Brief: Starting with the first line below, reproduce each line exactly until you have included the one bearing "yellow padlock (1st".

Data:
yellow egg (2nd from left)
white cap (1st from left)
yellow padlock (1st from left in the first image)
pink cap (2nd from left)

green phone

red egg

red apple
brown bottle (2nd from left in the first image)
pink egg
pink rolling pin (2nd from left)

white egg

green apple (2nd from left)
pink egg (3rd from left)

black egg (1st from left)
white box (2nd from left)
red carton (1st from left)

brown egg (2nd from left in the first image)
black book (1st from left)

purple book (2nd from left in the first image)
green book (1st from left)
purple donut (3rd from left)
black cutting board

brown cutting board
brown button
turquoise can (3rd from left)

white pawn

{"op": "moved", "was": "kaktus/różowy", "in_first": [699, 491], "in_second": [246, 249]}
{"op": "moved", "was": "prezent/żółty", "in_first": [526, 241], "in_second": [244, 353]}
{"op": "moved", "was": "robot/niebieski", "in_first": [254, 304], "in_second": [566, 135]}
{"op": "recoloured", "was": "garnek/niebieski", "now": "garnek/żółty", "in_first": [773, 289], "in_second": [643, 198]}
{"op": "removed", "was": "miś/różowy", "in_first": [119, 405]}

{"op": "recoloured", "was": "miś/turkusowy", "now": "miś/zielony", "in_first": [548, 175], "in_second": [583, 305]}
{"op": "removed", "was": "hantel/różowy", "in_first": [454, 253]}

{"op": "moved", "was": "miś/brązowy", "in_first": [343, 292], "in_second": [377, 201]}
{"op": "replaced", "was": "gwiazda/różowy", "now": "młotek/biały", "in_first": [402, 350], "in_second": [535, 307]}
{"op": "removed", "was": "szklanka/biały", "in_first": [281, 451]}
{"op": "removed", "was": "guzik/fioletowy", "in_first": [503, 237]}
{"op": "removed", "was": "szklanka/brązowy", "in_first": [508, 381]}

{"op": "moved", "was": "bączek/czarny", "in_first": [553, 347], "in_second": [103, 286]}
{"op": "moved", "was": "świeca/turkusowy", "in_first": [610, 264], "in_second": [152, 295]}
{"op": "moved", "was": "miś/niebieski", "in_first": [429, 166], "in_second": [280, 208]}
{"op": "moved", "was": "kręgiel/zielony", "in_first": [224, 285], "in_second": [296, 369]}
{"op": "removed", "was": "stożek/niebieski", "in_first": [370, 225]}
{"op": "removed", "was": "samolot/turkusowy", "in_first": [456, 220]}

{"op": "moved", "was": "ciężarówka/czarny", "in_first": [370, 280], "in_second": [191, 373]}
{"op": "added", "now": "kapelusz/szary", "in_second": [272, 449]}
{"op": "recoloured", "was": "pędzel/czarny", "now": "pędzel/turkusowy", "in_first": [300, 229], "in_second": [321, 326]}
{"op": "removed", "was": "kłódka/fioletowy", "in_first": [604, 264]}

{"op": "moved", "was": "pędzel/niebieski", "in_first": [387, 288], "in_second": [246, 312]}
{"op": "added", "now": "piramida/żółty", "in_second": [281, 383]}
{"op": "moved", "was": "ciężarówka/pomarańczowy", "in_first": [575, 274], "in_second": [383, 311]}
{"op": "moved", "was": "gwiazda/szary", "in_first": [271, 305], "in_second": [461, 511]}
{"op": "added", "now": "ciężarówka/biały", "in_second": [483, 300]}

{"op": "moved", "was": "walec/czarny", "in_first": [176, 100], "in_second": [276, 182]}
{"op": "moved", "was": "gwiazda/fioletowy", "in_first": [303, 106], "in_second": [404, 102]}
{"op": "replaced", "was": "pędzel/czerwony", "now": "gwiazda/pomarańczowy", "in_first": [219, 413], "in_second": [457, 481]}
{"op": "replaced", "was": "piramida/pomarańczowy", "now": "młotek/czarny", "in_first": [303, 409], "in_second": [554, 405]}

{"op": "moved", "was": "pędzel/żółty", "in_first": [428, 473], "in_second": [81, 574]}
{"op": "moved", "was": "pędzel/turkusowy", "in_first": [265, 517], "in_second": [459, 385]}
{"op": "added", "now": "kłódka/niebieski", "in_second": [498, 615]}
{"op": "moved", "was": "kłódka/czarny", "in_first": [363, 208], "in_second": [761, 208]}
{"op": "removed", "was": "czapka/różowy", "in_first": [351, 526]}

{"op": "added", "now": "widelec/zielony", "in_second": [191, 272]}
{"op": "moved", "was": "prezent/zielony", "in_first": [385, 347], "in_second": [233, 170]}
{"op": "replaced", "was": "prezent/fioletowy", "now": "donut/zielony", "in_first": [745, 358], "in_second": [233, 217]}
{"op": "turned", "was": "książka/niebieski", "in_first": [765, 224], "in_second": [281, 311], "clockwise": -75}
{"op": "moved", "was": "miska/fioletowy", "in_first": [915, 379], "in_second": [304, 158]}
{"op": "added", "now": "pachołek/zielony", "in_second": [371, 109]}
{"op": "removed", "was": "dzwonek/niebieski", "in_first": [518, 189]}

Reply:
yellow egg (2nd from left)
white cap (1st from left)
yellow padlock (1st from left in the first image)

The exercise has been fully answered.